[Records from a data source]
- - - - -
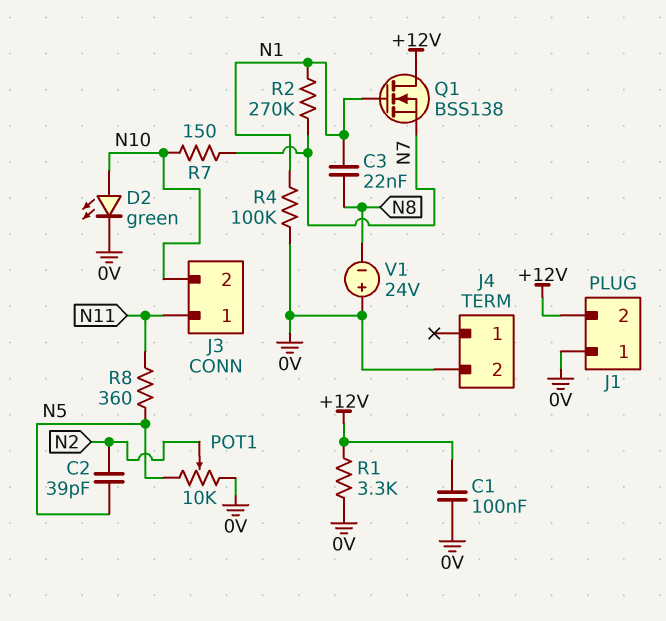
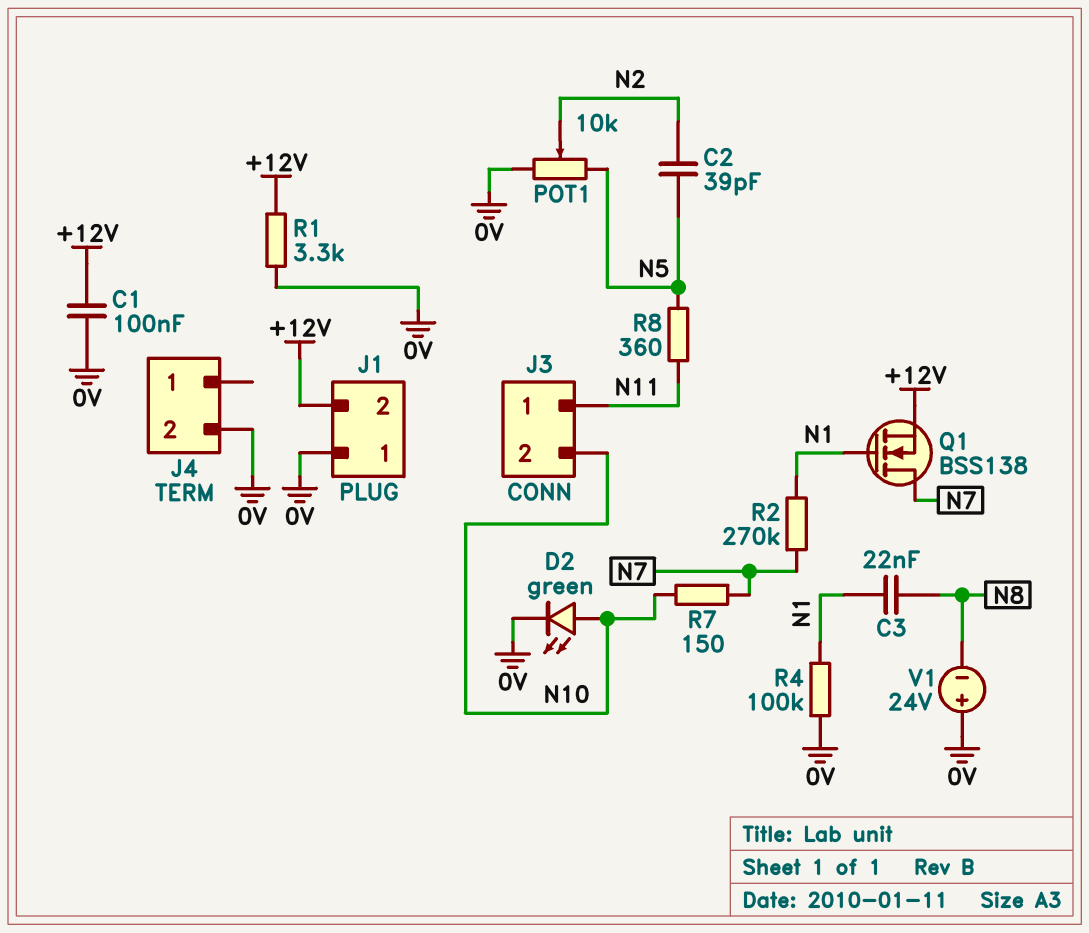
Q1: NMOS BSS138 (G N1, D +12V, S N7) -> NMOS BSS138 (G N1, D N7, S +12V)

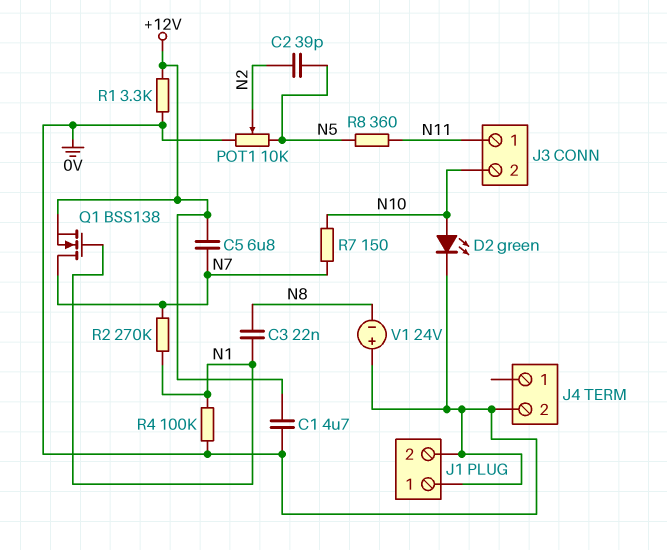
C1: 100nF (+12V, 0V) -> 4.7uF (+12V, 0V)
C5: none -> 6.8uF (+12V, N7)
J1 pin 2: +12V -> 0V

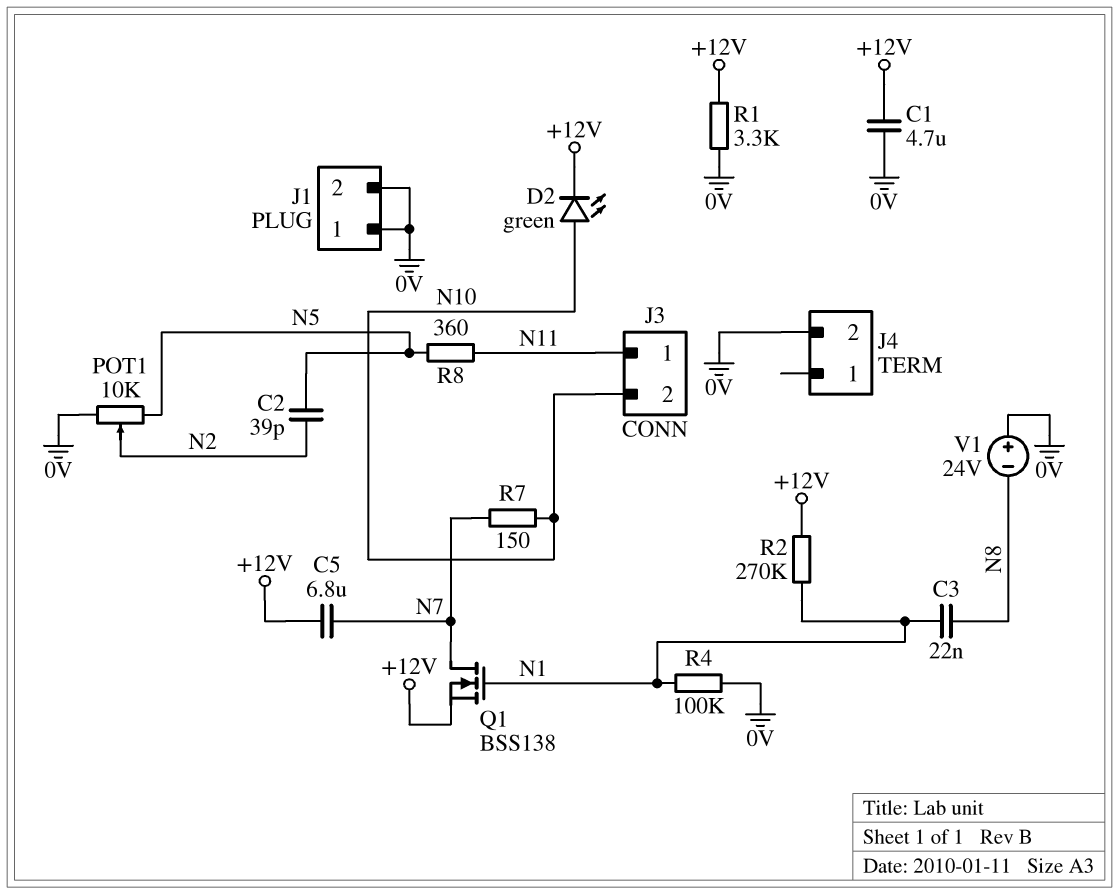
D2: LED green (A N10, K 0V) -> LED green (A N10, K +12V)
R2: 270k (N1, N7) -> 270k (+12V, N1)

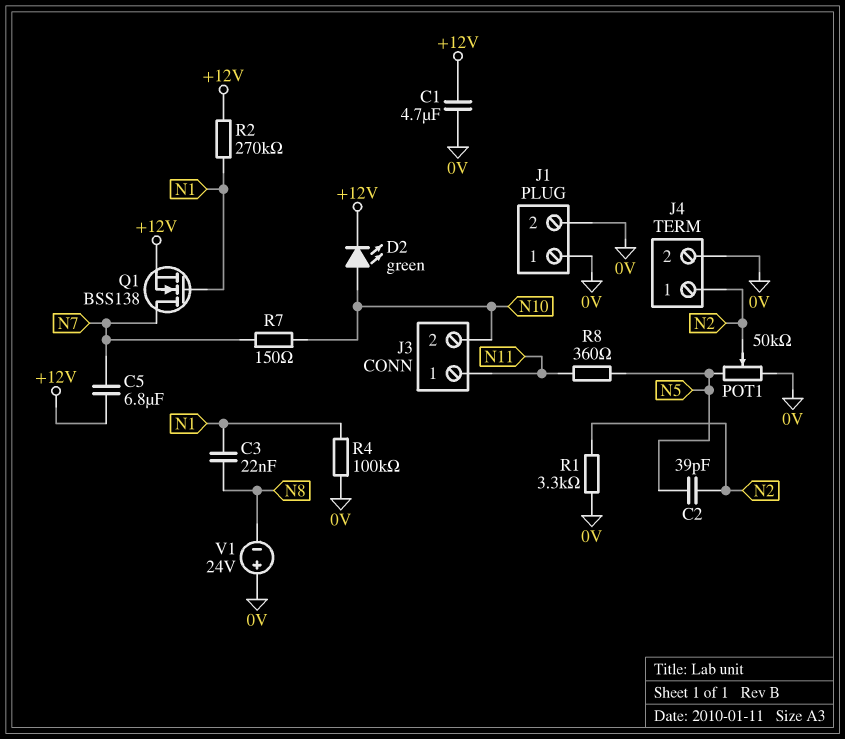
J4 pin 1: none -> N2
POT1: 10k (0V, N5, wiper N2) -> 50k (0V, N5, wiper N2)
R1: 3.3k (+12V, 0V) -> 3.3k (0V, N2)

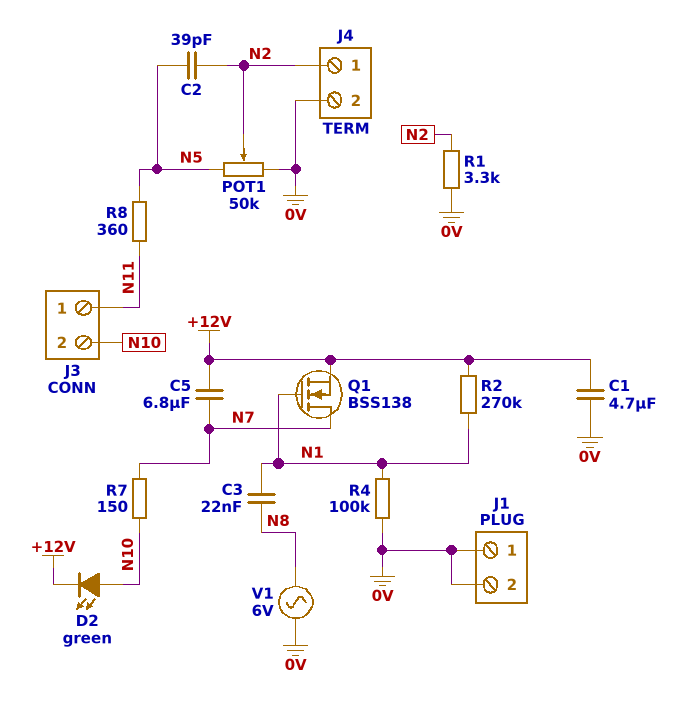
V1: 24V (plus 0V, minus N8) -> AC 6V (0V, N8)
- - - - -
**Instructions to follow:**
Begin at the line containing "D2: LED green" and write out every line to the end of the data exactly. Skip the pictures.

**Written answer:**
D2: LED green (A N10, K 0V) -> LED green (A N10, K +12V)
R2: 270k (N1, N7) -> 270k (+12V, N1)

J4 pin 1: none -> N2
POT1: 10k (0V, N5, wiper N2) -> 50k (0V, N5, wiper N2)
R1: 3.3k (+12V, 0V) -> 3.3k (0V, N2)

V1: 24V (plus 0V, minus N8) -> AC 6V (0V, N8)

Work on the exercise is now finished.